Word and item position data
-- Begin --

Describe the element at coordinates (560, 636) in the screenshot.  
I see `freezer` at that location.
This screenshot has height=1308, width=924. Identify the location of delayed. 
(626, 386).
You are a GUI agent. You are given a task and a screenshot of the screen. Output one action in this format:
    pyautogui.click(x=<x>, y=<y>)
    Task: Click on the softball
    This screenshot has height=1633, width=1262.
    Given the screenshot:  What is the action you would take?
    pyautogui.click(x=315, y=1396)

-- End --

▶ **Work required**:
Lay out the lines of all the records above as a numbered list, leaving out any blank lines.

▶ **Exercise result**:
1. Describe the element at coordinates (560, 636) in the screenshot.  
2. I see `freezer` at that location.
3. This screenshot has height=1308, width=924. Identify the location of delayed. 
4. (626, 386).
5. You are a GUI agent. You are given a task and a screenshot of the screen. Output one action in this format:
6.     pyautogui.click(x=<x>, y=<y>)
7.     Task: Click on the softball
8.     This screenshot has height=1633, width=1262.
9.     Given the screenshot:  What is the action you would take?
10.     pyautogui.click(x=315, y=1396)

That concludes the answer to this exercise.